• Given entries
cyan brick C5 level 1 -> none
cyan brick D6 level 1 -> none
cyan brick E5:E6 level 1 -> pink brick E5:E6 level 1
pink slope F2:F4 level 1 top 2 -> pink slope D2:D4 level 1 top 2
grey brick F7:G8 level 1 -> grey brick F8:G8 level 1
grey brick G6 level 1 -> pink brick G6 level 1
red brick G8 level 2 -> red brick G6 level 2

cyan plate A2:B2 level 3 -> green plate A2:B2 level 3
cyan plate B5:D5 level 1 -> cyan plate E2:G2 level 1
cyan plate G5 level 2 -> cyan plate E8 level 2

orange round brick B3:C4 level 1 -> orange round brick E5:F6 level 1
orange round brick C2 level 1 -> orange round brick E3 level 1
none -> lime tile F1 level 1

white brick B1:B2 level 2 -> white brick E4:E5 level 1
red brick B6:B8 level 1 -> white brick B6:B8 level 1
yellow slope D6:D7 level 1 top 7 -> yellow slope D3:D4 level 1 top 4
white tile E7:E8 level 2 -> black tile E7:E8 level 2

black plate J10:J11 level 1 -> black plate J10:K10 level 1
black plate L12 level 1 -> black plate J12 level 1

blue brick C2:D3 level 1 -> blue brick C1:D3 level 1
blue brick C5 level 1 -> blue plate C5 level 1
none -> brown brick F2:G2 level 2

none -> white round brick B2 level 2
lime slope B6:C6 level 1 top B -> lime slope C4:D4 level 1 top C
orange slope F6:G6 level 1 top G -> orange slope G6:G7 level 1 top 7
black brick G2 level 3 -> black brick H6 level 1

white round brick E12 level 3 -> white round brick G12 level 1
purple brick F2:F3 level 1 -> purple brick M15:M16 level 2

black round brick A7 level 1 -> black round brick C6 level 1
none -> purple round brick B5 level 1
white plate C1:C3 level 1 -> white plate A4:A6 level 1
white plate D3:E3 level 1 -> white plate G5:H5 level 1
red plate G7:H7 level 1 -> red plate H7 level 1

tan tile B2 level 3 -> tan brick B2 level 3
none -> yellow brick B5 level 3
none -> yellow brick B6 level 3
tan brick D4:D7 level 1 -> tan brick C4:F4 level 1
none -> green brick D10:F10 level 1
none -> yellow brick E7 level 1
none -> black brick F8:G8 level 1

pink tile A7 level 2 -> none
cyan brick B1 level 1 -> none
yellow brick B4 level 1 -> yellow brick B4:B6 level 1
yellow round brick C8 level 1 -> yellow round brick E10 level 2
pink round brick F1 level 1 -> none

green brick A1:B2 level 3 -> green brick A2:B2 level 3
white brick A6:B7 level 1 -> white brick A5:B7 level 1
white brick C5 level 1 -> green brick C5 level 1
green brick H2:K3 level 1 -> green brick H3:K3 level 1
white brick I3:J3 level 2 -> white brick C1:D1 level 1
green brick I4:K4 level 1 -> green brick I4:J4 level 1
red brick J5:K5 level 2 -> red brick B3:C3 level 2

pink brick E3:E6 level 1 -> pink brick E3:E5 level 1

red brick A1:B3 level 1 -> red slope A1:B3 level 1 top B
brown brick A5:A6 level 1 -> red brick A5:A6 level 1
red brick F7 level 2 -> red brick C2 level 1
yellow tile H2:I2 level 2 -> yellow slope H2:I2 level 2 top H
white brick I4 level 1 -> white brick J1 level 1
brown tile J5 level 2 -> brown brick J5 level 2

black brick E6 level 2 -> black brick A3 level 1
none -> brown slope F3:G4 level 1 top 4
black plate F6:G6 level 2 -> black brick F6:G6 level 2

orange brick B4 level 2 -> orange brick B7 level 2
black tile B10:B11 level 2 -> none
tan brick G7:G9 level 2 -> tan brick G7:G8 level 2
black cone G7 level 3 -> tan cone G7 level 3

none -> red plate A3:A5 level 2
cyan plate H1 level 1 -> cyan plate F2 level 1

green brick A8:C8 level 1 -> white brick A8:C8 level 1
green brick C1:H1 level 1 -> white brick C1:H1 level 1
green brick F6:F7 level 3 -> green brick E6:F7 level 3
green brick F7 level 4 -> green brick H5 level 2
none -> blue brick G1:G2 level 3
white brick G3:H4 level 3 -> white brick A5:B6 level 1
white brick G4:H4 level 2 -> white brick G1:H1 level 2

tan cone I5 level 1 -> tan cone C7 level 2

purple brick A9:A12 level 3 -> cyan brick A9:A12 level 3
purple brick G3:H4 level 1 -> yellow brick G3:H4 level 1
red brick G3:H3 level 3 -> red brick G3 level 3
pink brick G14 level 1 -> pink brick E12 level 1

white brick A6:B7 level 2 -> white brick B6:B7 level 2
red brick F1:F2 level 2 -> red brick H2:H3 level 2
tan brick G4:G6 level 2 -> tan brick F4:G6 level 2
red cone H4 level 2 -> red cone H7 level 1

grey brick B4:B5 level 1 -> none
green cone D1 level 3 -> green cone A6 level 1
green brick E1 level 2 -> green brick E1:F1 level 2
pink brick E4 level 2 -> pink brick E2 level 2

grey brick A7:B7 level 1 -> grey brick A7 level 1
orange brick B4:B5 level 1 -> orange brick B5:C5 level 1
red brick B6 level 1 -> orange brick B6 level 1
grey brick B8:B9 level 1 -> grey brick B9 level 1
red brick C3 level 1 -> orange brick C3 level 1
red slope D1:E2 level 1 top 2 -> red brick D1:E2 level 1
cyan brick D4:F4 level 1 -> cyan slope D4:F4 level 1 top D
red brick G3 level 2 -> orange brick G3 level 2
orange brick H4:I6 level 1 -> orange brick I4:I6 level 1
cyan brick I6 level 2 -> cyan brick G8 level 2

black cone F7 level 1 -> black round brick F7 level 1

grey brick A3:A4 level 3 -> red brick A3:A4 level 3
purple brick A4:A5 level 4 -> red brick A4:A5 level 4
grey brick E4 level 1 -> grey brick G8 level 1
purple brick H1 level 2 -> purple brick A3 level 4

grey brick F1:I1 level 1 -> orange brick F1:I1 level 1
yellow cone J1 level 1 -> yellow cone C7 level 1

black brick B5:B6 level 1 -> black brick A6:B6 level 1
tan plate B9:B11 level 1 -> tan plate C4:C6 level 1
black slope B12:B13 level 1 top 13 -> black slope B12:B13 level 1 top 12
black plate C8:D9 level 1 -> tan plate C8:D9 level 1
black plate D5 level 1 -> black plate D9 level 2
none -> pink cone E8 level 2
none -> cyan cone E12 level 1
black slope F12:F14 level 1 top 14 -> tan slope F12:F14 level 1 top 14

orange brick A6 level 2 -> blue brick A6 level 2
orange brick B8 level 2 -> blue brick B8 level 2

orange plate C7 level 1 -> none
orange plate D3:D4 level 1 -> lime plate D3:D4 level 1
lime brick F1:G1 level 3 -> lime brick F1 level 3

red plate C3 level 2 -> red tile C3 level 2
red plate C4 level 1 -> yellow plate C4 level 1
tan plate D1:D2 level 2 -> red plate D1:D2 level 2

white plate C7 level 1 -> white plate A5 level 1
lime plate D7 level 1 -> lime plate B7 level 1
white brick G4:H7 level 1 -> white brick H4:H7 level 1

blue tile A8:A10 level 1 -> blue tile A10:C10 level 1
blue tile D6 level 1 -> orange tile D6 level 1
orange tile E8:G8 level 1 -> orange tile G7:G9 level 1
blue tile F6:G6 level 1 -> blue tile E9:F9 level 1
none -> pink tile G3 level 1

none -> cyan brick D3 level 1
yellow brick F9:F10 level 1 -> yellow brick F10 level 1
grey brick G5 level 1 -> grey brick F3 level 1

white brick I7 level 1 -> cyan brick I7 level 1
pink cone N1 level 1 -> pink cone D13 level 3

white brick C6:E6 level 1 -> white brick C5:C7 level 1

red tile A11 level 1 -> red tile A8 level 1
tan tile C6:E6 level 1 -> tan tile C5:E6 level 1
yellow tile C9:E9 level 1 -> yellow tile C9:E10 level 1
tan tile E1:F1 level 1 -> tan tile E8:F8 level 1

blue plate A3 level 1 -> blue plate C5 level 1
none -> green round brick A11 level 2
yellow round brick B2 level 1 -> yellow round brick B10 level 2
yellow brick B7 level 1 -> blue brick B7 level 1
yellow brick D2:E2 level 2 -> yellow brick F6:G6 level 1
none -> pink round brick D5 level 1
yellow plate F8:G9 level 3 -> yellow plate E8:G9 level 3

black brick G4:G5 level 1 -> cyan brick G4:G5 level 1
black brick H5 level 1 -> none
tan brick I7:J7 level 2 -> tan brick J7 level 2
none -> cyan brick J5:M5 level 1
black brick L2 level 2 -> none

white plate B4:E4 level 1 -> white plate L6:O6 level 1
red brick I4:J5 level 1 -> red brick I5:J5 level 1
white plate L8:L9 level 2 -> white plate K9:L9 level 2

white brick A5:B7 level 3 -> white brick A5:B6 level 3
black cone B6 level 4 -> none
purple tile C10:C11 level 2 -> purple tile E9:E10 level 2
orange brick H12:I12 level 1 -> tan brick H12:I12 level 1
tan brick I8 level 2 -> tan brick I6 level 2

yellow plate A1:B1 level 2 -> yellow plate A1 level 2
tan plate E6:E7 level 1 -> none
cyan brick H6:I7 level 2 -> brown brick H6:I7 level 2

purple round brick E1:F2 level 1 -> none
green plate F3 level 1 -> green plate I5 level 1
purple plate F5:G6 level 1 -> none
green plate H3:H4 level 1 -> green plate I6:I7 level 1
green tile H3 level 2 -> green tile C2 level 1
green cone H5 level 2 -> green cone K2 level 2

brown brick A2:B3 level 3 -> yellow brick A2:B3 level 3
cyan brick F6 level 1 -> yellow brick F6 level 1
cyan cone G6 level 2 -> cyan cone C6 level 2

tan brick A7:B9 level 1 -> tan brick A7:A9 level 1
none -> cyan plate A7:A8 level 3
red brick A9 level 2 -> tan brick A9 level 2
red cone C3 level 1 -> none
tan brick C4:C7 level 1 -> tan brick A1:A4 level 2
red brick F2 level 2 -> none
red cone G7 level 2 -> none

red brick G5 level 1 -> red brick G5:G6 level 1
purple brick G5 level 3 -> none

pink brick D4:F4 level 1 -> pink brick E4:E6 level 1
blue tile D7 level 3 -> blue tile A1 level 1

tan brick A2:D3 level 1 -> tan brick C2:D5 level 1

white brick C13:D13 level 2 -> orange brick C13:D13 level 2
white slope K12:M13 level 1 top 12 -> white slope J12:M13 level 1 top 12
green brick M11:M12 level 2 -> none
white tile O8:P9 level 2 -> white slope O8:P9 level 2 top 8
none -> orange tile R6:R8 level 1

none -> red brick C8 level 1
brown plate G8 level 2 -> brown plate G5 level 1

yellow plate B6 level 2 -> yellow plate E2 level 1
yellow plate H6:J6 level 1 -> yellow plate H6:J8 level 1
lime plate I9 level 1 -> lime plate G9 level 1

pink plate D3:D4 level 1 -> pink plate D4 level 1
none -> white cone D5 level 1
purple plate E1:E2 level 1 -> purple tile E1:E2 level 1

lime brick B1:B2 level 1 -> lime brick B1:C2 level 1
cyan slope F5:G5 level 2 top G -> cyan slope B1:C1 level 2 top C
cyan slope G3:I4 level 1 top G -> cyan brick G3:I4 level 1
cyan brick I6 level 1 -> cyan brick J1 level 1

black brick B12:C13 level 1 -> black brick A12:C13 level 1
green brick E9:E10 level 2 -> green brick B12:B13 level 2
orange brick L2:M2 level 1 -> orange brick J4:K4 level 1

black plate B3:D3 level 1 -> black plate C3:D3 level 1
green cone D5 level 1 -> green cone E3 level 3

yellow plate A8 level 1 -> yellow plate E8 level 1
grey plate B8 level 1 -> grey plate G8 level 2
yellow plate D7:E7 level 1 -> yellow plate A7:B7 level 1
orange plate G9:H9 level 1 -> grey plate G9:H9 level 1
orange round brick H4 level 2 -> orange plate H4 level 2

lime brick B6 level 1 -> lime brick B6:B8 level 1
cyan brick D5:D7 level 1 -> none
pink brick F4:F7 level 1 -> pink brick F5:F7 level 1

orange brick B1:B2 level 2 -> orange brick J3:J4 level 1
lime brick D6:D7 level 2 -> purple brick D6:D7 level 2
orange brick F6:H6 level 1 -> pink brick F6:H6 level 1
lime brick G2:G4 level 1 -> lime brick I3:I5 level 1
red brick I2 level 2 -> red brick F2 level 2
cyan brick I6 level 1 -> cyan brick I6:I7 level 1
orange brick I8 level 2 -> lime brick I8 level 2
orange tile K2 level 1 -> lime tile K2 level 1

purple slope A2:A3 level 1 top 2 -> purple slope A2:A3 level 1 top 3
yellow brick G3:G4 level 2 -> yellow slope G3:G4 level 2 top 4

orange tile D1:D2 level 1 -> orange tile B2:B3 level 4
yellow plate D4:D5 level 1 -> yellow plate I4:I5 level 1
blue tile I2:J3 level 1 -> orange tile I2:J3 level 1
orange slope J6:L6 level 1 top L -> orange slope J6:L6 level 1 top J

• What is required
Using the data above, reproduce exactly the lines from the line that contains "cyan plate H1" through the line that contains "grey brick A3:A4", including both.

• Result
cyan plate H1 level 1 -> cyan plate F2 level 1

green brick A8:C8 level 1 -> white brick A8:C8 level 1
green brick C1:H1 level 1 -> white brick C1:H1 level 1
green brick F6:F7 level 3 -> green brick E6:F7 level 3
green brick F7 level 4 -> green brick H5 level 2
none -> blue brick G1:G2 level 3
white brick G3:H4 level 3 -> white brick A5:B6 level 1
white brick G4:H4 level 2 -> white brick G1:H1 level 2

tan cone I5 level 1 -> tan cone C7 level 2

purple brick A9:A12 level 3 -> cyan brick A9:A12 level 3
purple brick G3:H4 level 1 -> yellow brick G3:H4 level 1
red brick G3:H3 level 3 -> red brick G3 level 3
pink brick G14 level 1 -> pink brick E12 level 1

white brick A6:B7 level 2 -> white brick B6:B7 level 2
red brick F1:F2 level 2 -> red brick H2:H3 level 2
tan brick G4:G6 level 2 -> tan brick F4:G6 level 2
red cone H4 level 2 -> red cone H7 level 1

grey brick B4:B5 level 1 -> none
green cone D1 level 3 -> green cone A6 level 1
green brick E1 level 2 -> green brick E1:F1 level 2
pink brick E4 level 2 -> pink brick E2 level 2

grey brick A7:B7 level 1 -> grey brick A7 level 1
orange brick B4:B5 level 1 -> orange brick B5:C5 level 1
red brick B6 level 1 -> orange brick B6 level 1
grey brick B8:B9 level 1 -> grey brick B9 level 1
red brick C3 level 1 -> orange brick C3 level 1
red slope D1:E2 level 1 top 2 -> red brick D1:E2 level 1
cyan brick D4:F4 level 1 -> cyan slope D4:F4 level 1 top D
red brick G3 level 2 -> orange brick G3 level 2
orange brick H4:I6 level 1 -> orange brick I4:I6 level 1
cyan brick I6 level 2 -> cyan brick G8 level 2

black cone F7 level 1 -> black round brick F7 level 1

grey brick A3:A4 level 3 -> red brick A3:A4 level 3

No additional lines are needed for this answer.